• **EXERCISE BRIEF**
Pictures aside, write every record out again word for word.

• **EXTRACTED RECORDS**
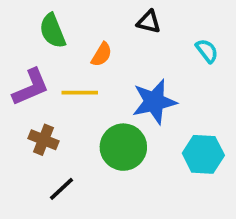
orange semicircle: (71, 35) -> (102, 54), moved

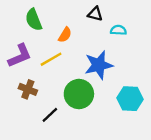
cyan semicircle: (207, 51) -> (118, 30), moved, turned -49
yellow line: (80, 93) -> (51, 59), turned -30
black line: (62, 189) -> (50, 115), moved

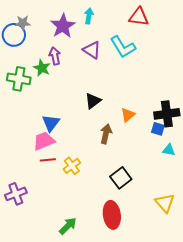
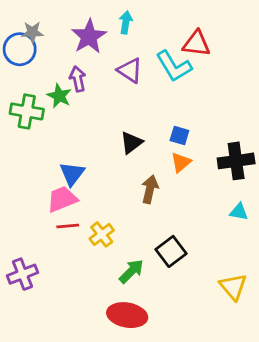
red triangle: (139, 17) -> (196, 44), moved
blue square: (158, 129) -> (179, 135), moved
red ellipse: (112, 215) -> (127, 315), moved, turned -72
green arrow: (68, 226) -> (131, 271), moved

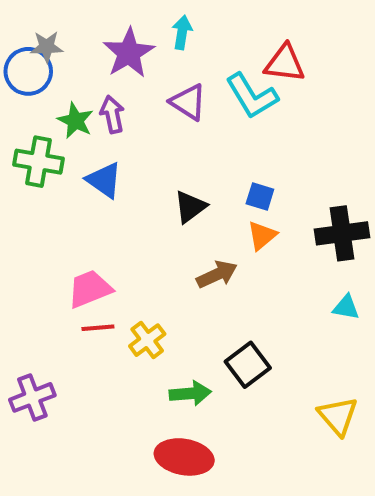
green star: (59, 96) -> (75, 121), moved
blue triangle: (72, 174) -> (104, 180), moved, turned -32
brown arrow: (150, 189) -> (217, 274), turned 52
green arrow: (131, 271) -> (190, 393), turned 40

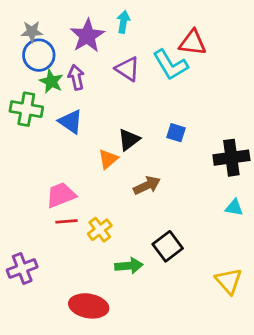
blue circle: (28, 71) -> (39, 55), moved
orange triangle: (262, 235) -> (108, 159), moved
red ellipse: (184, 457) -> (89, 306), moved

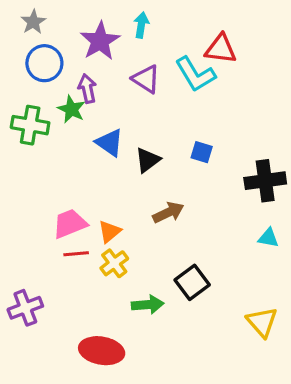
gray star: (32, 32) -> (33, 22), moved, turned -30
green star: (51, 81) -> (71, 109), moved
blue triangle: (71, 122) -> (110, 143), moved
orange triangle: (108, 159) -> (110, 232), moved

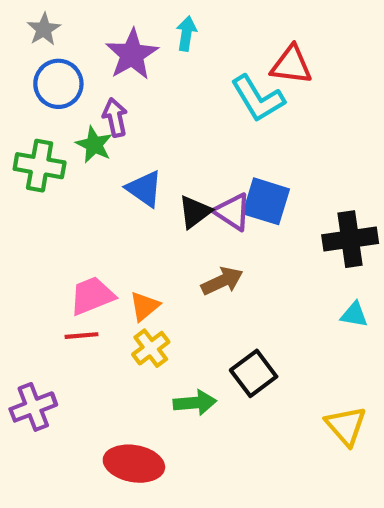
purple triangle: (146, 79) -> (233, 212), moved
blue square: (202, 152) -> (266, 201), size x1.6
red line: (76, 254) -> (82, 336), moved

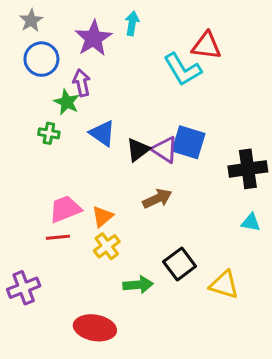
green cross: (40, 166) -> (49, 133), moved, size x0.6
yellow triangle: (346, 426) -> (224, 285), moved, turned -32

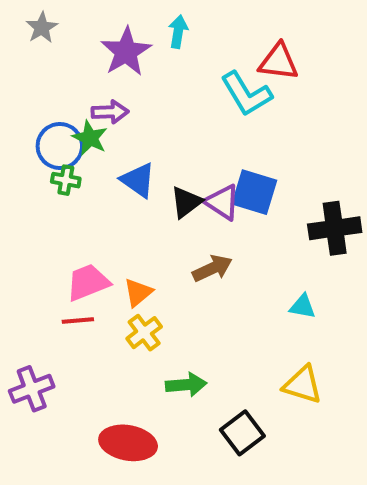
blue circle: (41, 59) -> (60, 146), moved
purple arrow: (82, 83) -> (110, 112), turned 100
cyan triangle: (251, 222) -> (303, 306), moved
black square: (180, 264) -> (242, 433), moved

• **OUTPUT FOR THIS TASK**
orange semicircle: (71, 35) -> (102, 54), moved

cyan semicircle: (207, 51) -> (118, 30), moved, turned -49
yellow line: (80, 93) -> (51, 59), turned -30
black line: (62, 189) -> (50, 115), moved

red triangle: (139, 17) -> (196, 44), moved
blue square: (158, 129) -> (179, 135), moved
red ellipse: (112, 215) -> (127, 315), moved, turned -72
green arrow: (68, 226) -> (131, 271), moved

green star: (59, 96) -> (75, 121), moved
blue triangle: (72, 174) -> (104, 180), moved, turned -32
brown arrow: (150, 189) -> (217, 274), turned 52
green arrow: (131, 271) -> (190, 393), turned 40

blue circle: (28, 71) -> (39, 55), moved
orange triangle: (262, 235) -> (108, 159), moved
red ellipse: (184, 457) -> (89, 306), moved

gray star: (32, 32) -> (33, 22), moved, turned -30
green star: (51, 81) -> (71, 109), moved
blue triangle: (71, 122) -> (110, 143), moved
orange triangle: (108, 159) -> (110, 232), moved

purple triangle: (146, 79) -> (233, 212), moved
blue square: (202, 152) -> (266, 201), size x1.6
red line: (76, 254) -> (82, 336), moved

green cross: (40, 166) -> (49, 133), moved, size x0.6
yellow triangle: (346, 426) -> (224, 285), moved, turned -32

blue circle: (41, 59) -> (60, 146), moved
purple arrow: (82, 83) -> (110, 112), turned 100
cyan triangle: (251, 222) -> (303, 306), moved
black square: (180, 264) -> (242, 433), moved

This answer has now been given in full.